[Your goal]:
In the records below, tally each line that contains the word "purple" and give the total only.

[Material for the task]:
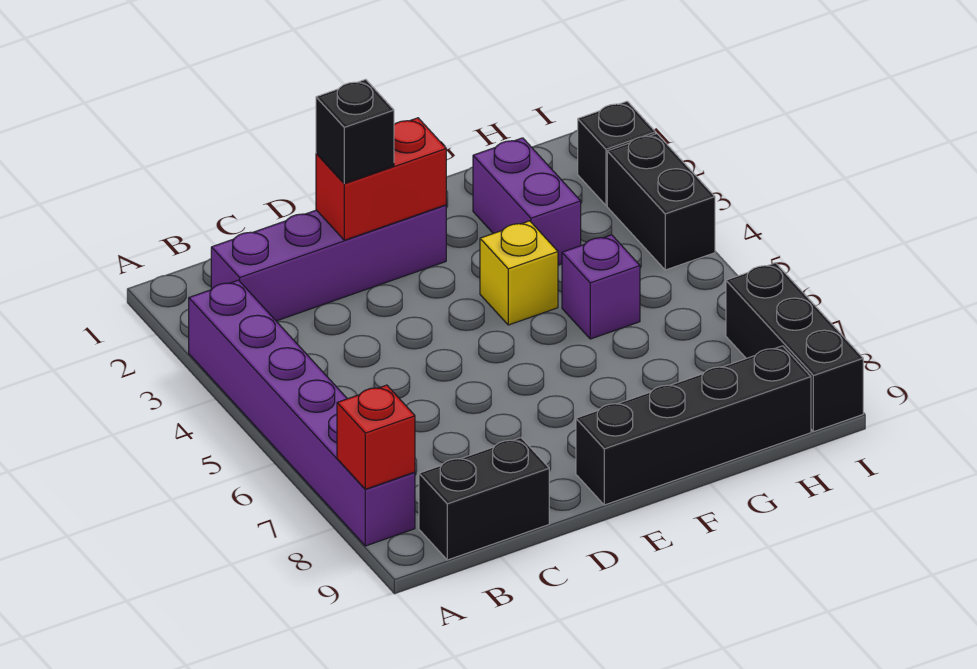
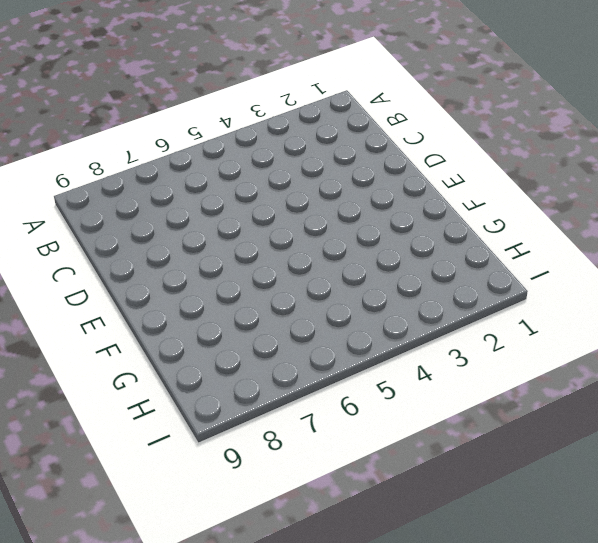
none -> purple brick A3:A8 level 1
none -> purple brick B2:E2 level 1
none -> black brick B9:C9 level 1

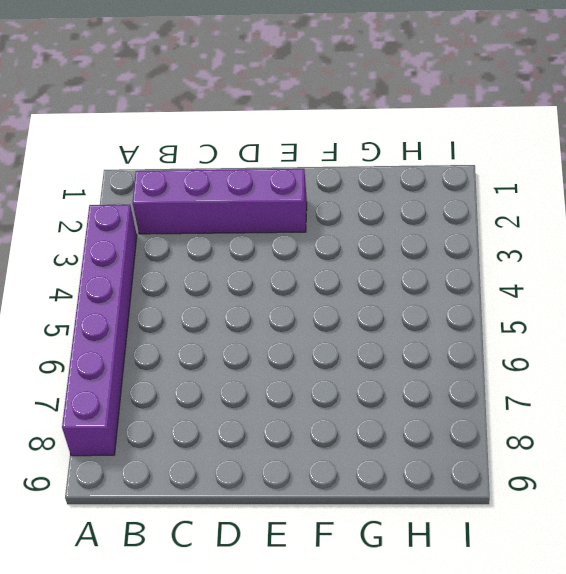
none -> black brick B9:C9 level 1
none -> black brick E9:H9 level 1
none -> yellow brick F4 level 1

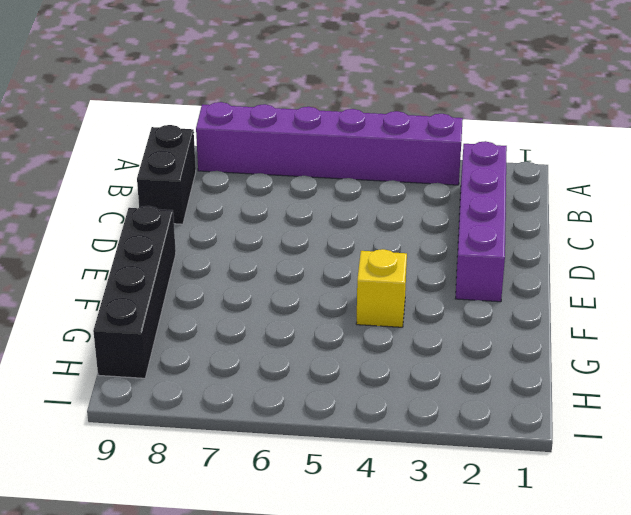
none -> purple brick G2:G3 level 1
none -> purple brick G5 level 1
none -> black brick I2 level 1

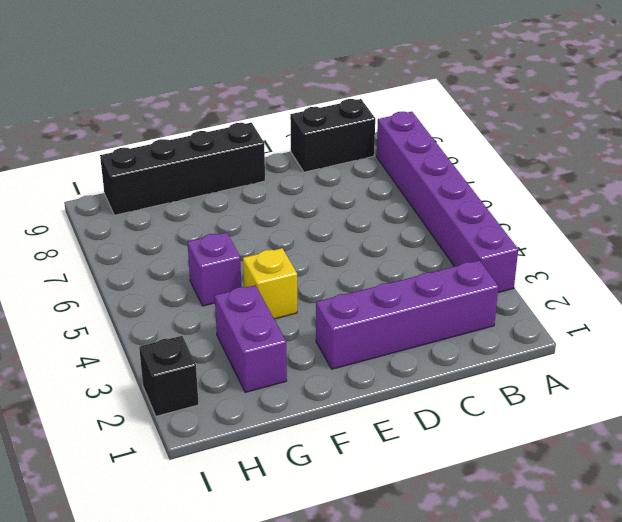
none -> black brick I3:I4 level 1
none -> black brick I7:I9 level 1
none -> red brick A8 level 2

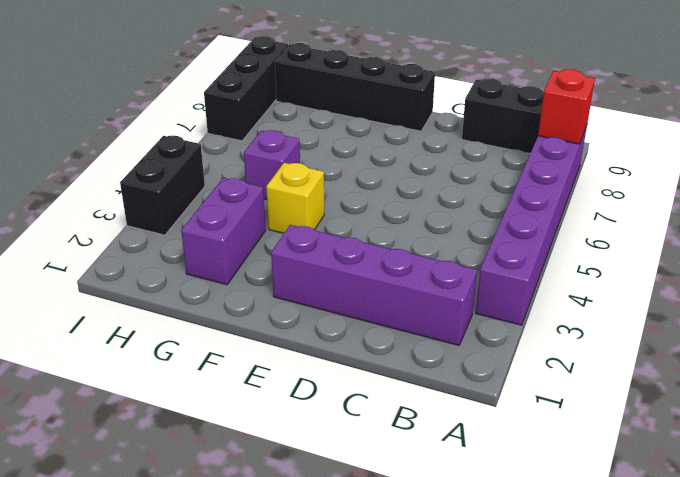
none -> black brick I2 level 1
none -> red brick D2:E2 level 2
none -> black brick D2 level 3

[Solution for this exercise]:
4